The line containing "yellow toothbrush [283,238,440,265]" marks the end: quote every line from the start of the records below through it, word for word.
=== RECORDS TO USE ===
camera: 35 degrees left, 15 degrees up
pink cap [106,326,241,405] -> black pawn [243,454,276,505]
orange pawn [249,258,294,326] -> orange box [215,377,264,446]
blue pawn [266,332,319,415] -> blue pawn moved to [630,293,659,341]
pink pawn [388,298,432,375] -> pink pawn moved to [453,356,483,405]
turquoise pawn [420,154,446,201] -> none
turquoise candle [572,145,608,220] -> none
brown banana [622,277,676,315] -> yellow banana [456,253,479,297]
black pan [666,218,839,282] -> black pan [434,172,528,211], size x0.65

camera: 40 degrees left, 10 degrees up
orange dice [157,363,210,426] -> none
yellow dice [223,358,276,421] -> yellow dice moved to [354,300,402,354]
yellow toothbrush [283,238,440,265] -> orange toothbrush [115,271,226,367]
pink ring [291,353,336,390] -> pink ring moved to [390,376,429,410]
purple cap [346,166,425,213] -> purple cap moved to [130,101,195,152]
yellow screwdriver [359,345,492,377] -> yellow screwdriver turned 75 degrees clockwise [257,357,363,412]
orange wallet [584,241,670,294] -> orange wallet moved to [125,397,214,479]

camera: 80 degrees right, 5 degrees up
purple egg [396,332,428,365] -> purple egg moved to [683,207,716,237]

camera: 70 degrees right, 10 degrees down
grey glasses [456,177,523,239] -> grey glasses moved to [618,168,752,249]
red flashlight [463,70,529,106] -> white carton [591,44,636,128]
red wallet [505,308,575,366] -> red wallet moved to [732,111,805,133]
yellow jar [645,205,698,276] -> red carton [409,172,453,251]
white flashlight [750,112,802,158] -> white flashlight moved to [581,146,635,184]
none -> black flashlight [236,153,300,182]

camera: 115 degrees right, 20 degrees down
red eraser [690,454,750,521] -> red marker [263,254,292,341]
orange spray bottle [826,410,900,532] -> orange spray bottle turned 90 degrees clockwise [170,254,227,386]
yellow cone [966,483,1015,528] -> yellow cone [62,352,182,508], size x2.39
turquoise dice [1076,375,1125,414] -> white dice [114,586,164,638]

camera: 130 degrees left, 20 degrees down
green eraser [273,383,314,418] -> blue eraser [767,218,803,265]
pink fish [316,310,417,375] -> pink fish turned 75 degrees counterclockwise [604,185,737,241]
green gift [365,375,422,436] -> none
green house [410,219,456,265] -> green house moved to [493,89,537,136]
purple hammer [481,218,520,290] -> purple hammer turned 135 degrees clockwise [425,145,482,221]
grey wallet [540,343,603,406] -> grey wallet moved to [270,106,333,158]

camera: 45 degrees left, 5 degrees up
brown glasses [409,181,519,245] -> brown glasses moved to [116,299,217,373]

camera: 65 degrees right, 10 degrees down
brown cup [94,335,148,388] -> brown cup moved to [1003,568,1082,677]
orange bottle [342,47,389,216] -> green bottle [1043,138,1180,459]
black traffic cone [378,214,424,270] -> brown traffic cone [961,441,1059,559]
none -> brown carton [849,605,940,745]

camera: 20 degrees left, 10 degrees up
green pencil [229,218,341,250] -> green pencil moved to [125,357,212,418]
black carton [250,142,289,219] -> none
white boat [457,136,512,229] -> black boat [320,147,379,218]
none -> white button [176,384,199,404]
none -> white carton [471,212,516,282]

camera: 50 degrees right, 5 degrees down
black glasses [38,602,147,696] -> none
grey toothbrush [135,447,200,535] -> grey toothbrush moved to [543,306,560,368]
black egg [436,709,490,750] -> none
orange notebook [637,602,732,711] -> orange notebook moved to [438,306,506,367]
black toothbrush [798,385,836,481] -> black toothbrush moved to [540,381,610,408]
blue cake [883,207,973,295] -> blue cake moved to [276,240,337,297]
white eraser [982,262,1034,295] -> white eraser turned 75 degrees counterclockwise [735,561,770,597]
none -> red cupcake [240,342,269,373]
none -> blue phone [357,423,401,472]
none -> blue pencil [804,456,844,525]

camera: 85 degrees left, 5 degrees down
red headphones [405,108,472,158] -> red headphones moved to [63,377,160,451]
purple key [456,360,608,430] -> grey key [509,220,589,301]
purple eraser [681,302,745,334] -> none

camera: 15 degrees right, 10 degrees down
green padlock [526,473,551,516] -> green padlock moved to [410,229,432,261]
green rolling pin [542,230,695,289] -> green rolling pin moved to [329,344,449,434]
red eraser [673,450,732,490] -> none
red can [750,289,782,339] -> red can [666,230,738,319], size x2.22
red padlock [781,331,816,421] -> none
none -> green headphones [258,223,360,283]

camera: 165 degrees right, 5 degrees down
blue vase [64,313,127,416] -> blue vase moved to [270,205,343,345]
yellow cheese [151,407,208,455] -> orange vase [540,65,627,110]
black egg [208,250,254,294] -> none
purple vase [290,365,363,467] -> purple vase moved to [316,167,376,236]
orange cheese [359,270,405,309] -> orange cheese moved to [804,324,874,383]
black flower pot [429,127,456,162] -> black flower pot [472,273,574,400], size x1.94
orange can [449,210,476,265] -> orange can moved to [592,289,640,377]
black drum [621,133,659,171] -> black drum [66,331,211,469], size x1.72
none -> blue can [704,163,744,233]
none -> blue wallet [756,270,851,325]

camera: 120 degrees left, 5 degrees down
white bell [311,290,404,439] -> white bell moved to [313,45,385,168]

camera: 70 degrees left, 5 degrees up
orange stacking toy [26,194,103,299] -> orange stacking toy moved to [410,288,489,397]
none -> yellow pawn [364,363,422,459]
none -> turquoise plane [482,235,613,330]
===
__OUTPUT FOR THIS TASK__:
camera: 35 degrees left, 15 degrees up
pink cap [106,326,241,405] -> black pawn [243,454,276,505]
orange pawn [249,258,294,326] -> orange box [215,377,264,446]
blue pawn [266,332,319,415] -> blue pawn moved to [630,293,659,341]
pink pawn [388,298,432,375] -> pink pawn moved to [453,356,483,405]
turquoise pawn [420,154,446,201] -> none
turquoise candle [572,145,608,220] -> none
brown banana [622,277,676,315] -> yellow banana [456,253,479,297]
black pan [666,218,839,282] -> black pan [434,172,528,211], size x0.65

camera: 40 degrees left, 10 degrees up
orange dice [157,363,210,426] -> none
yellow dice [223,358,276,421] -> yellow dice moved to [354,300,402,354]
yellow toothbrush [283,238,440,265] -> orange toothbrush [115,271,226,367]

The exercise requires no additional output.